- [Your objective] Write out exactly the lines running from the one with "C2: 100nF (GND, N8) -> 100nF (N8, N9)" to the last line of the entries, keeping both the first and the last.

- [Raw data]
= = = = =
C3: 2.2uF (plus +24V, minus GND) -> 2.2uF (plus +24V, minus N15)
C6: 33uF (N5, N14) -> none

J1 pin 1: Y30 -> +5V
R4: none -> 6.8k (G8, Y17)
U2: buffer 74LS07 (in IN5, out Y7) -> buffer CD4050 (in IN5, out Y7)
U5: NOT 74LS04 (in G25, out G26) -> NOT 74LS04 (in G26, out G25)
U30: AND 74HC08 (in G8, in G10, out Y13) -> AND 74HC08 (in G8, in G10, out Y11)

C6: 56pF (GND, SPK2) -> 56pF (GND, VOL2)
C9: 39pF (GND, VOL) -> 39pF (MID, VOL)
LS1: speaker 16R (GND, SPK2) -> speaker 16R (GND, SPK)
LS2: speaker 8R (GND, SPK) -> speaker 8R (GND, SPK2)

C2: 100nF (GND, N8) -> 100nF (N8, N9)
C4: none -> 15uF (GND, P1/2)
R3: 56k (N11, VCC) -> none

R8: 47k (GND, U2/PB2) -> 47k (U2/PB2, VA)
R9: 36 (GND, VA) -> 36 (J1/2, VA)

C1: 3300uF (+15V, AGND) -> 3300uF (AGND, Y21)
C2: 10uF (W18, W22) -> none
= = = = =
- [Answer for this exercise]
C2: 100nF (GND, N8) -> 100nF (N8, N9)
C4: none -> 15uF (GND, P1/2)
R3: 56k (N11, VCC) -> none

R8: 47k (GND, U2/PB2) -> 47k (U2/PB2, VA)
R9: 36 (GND, VA) -> 36 (J1/2, VA)

C1: 3300uF (+15V, AGND) -> 3300uF (AGND, Y21)
C2: 10uF (W18, W22) -> none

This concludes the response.